### TASK STATEMENT
Note on the material below: return exactly the lines from the line that holds "Roster 5: [95,41,146,82]" through the line that holds "Package: [196,267,236,307] ->", and leave out each picture.

### GIVEN RECORDS
+ + + +

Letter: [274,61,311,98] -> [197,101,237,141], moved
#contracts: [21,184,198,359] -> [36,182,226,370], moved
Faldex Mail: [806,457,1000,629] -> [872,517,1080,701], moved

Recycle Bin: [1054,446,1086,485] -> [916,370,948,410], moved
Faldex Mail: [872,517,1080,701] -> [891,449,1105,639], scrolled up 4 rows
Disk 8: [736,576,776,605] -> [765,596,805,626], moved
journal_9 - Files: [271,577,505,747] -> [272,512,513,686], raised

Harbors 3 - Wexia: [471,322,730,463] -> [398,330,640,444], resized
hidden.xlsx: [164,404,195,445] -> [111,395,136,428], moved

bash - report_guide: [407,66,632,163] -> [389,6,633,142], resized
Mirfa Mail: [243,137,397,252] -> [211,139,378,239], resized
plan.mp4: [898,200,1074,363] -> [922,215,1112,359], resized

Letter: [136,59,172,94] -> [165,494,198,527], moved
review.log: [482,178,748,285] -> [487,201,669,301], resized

+ + + +

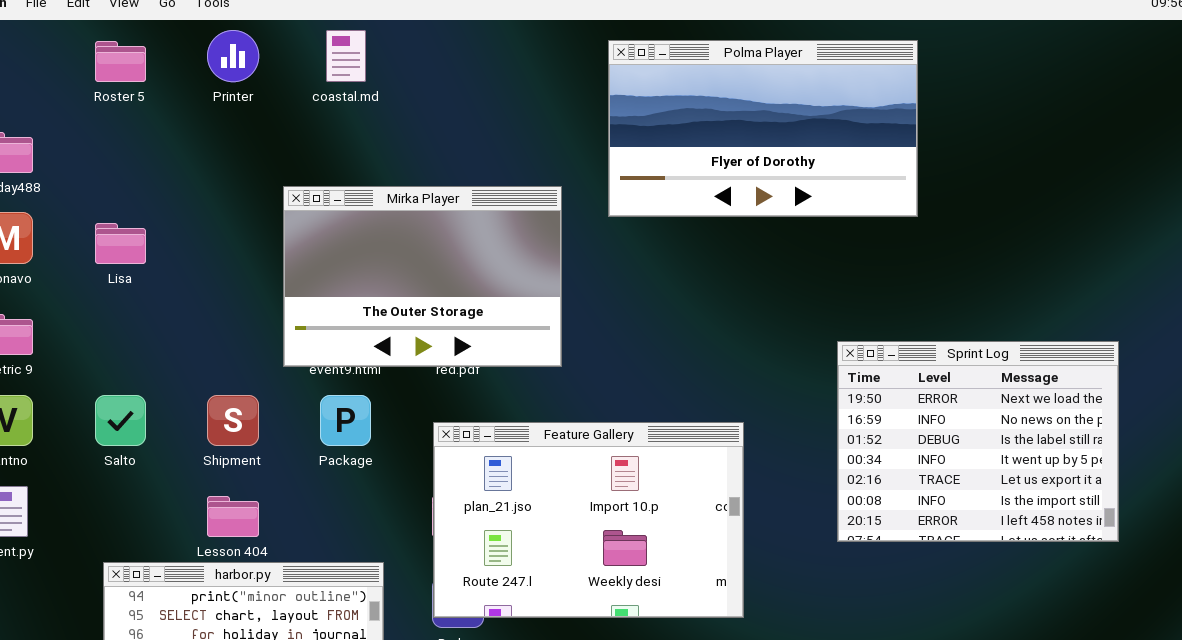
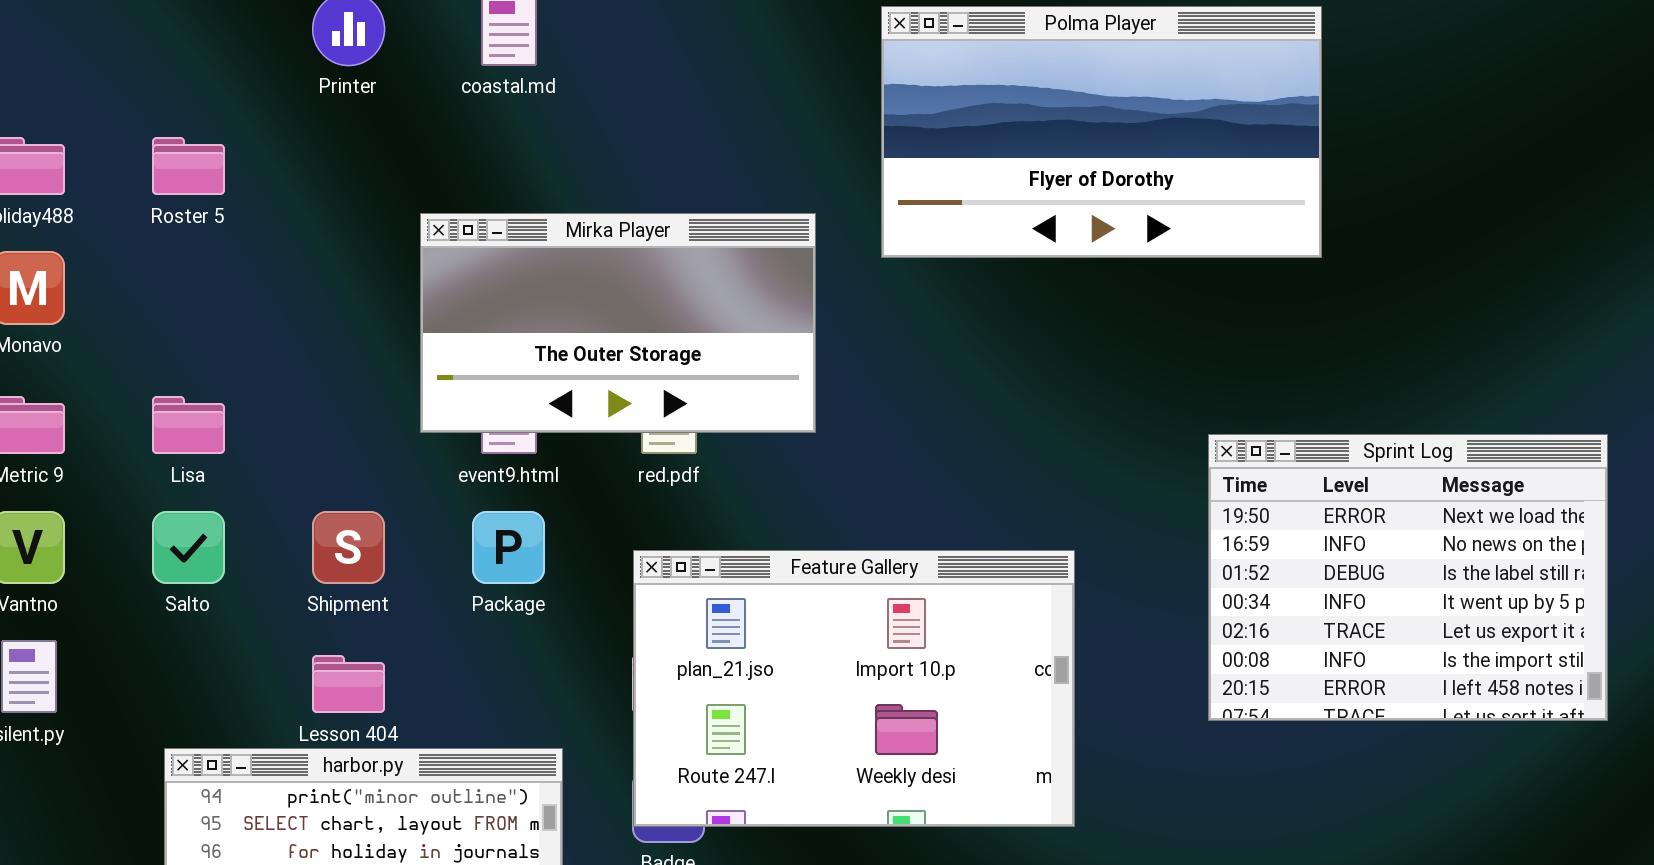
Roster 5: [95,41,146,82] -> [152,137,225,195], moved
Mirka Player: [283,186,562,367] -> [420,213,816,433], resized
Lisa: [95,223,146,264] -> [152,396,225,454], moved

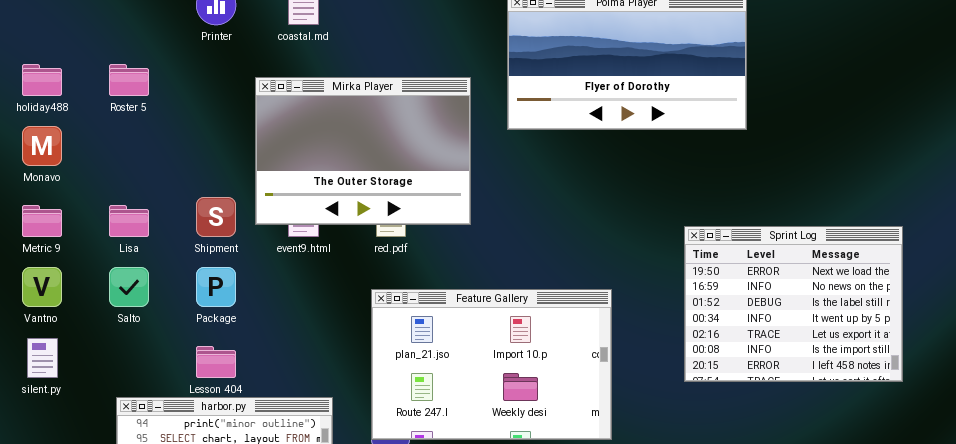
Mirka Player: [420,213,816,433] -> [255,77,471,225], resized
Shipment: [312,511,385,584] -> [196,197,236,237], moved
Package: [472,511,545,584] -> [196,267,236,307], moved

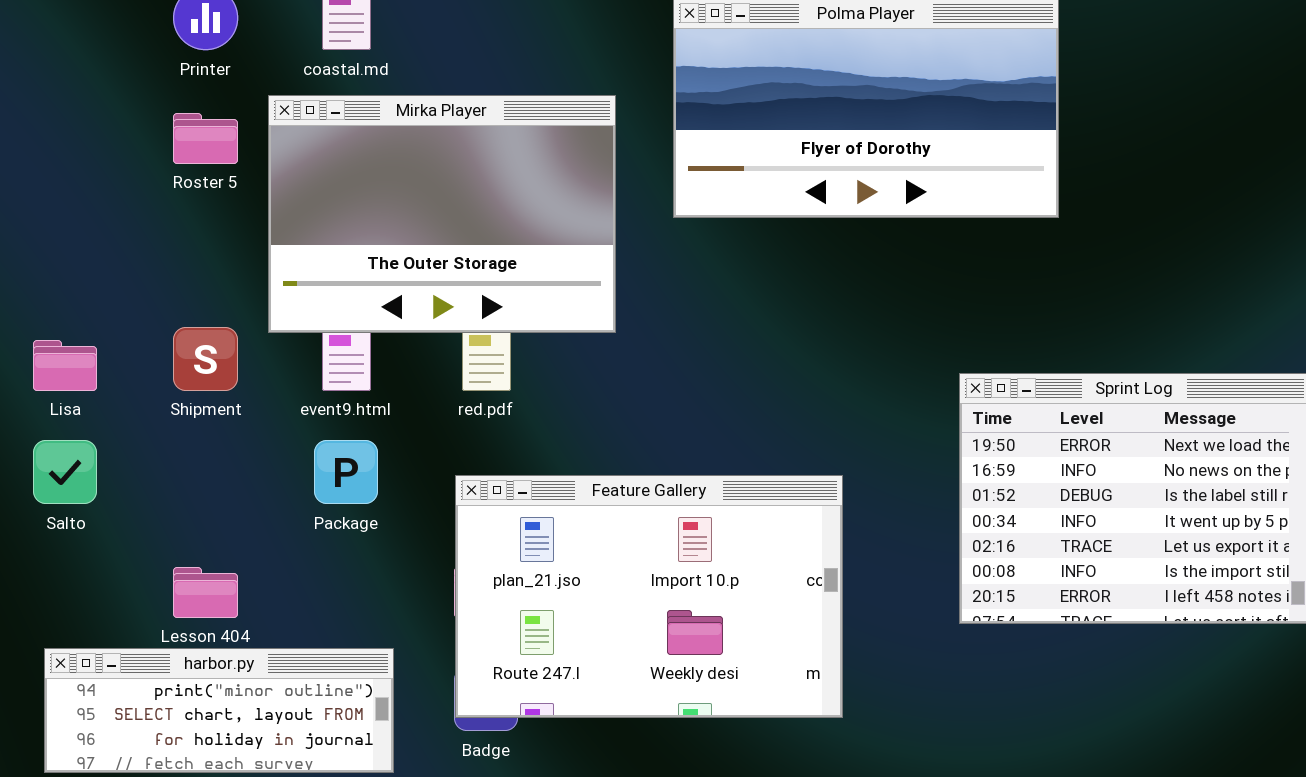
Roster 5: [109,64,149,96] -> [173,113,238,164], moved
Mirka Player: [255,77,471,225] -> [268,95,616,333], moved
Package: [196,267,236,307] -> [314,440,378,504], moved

+ + + +

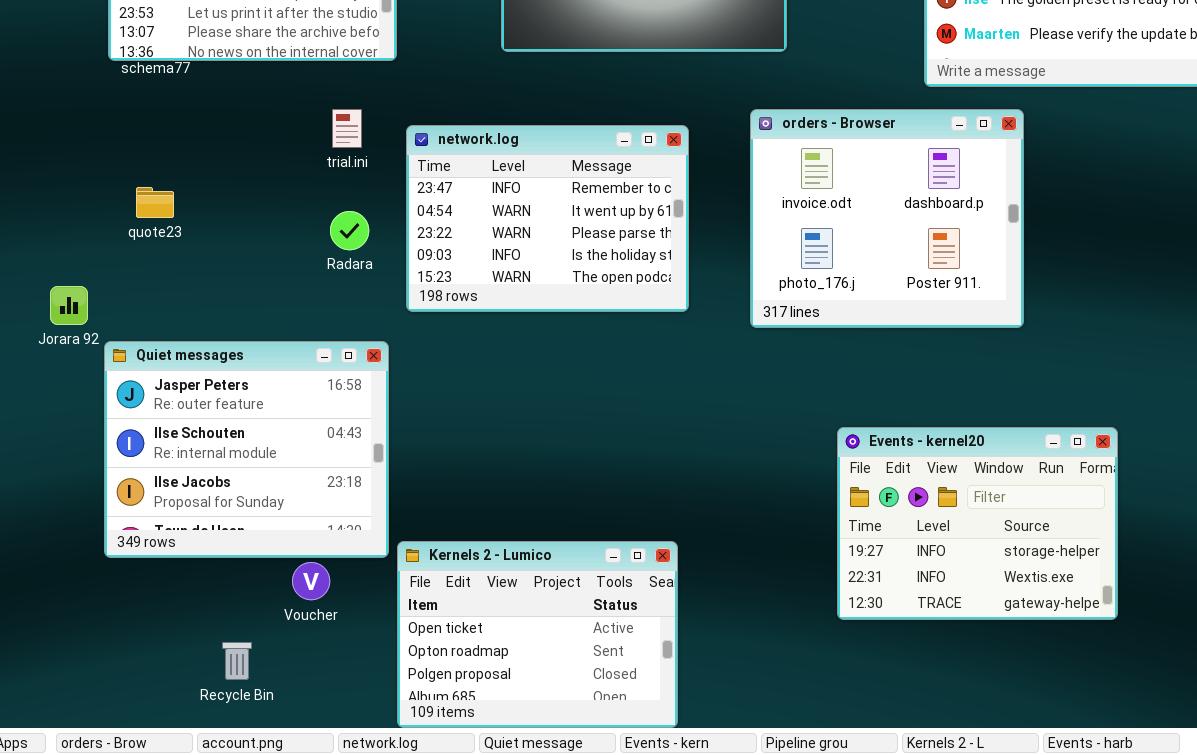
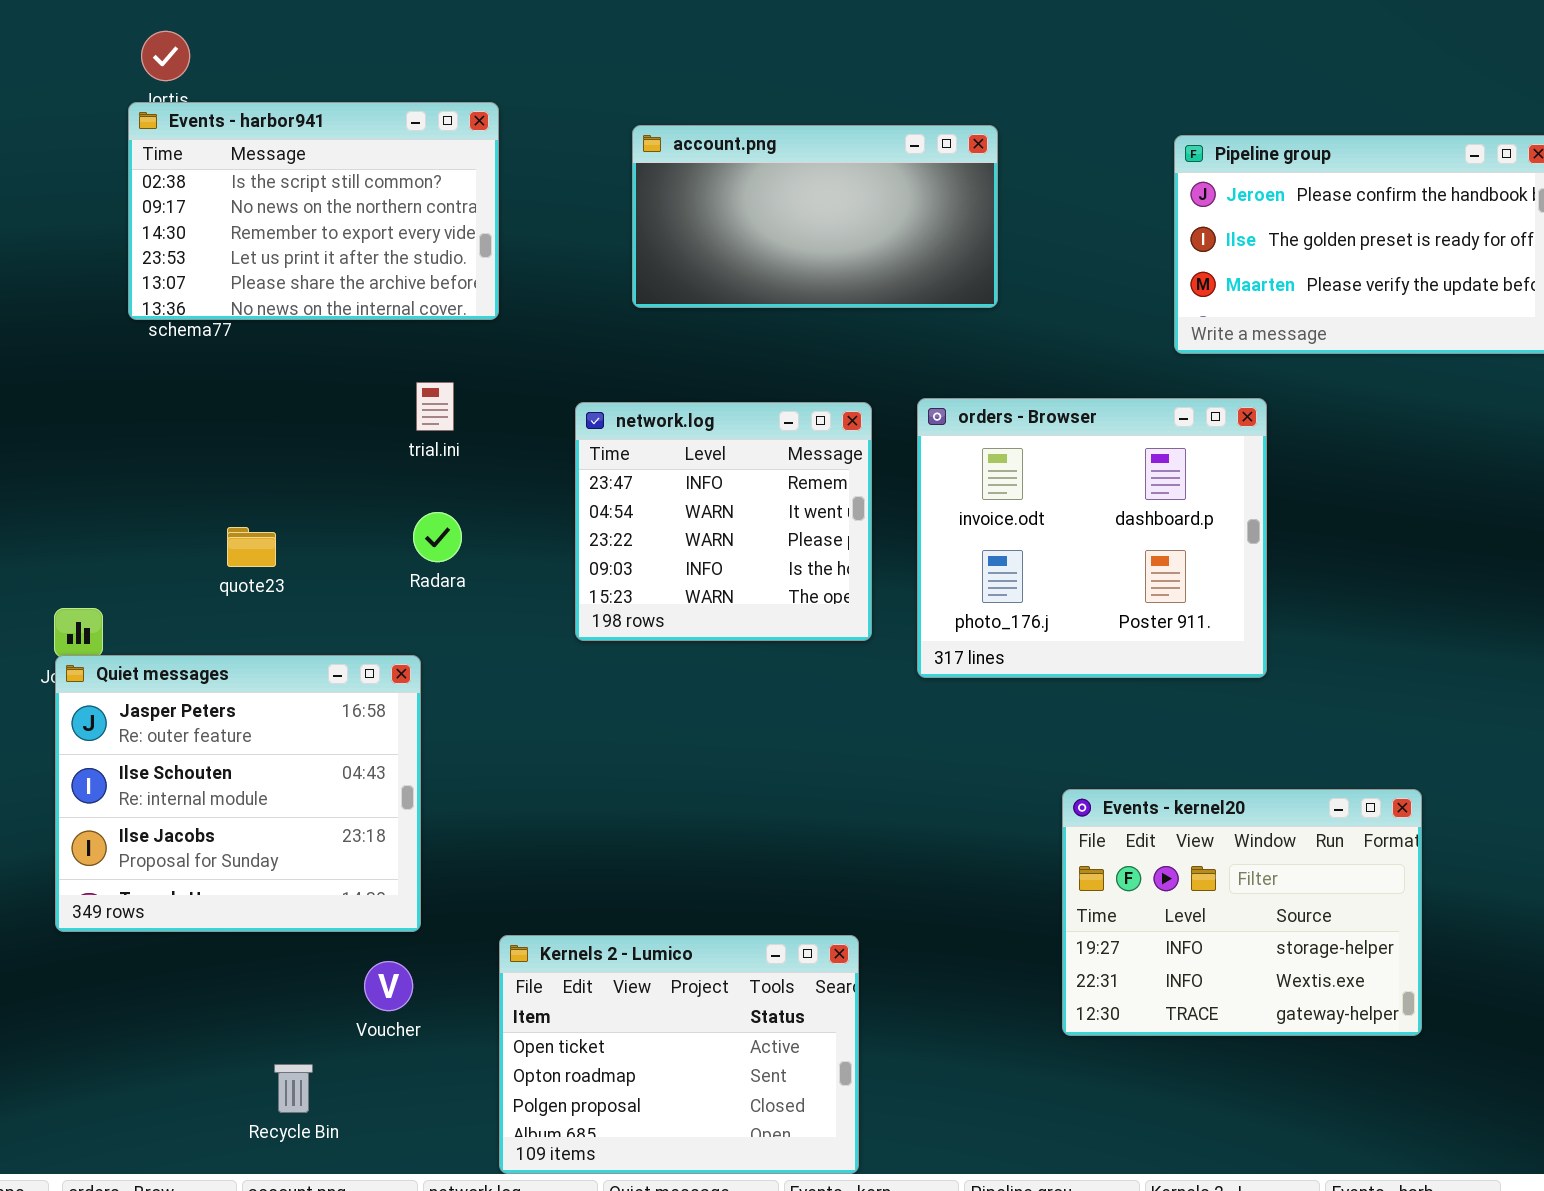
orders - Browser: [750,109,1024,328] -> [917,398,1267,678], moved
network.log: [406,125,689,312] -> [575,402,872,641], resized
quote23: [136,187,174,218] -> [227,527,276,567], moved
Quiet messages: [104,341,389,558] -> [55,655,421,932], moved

+ + + +

### PROBLEM SOLUTION
Roster 5: [95,41,146,82] -> [152,137,225,195], moved
Mirka Player: [283,186,562,367] -> [420,213,816,433], resized
Lisa: [95,223,146,264] -> [152,396,225,454], moved

Mirka Player: [420,213,816,433] -> [255,77,471,225], resized
Shipment: [312,511,385,584] -> [196,197,236,237], moved
Package: [472,511,545,584] -> [196,267,236,307], moved

Roster 5: [109,64,149,96] -> [173,113,238,164], moved
Mirka Player: [255,77,471,225] -> [268,95,616,333], moved
Package: [196,267,236,307] -> [314,440,378,504], moved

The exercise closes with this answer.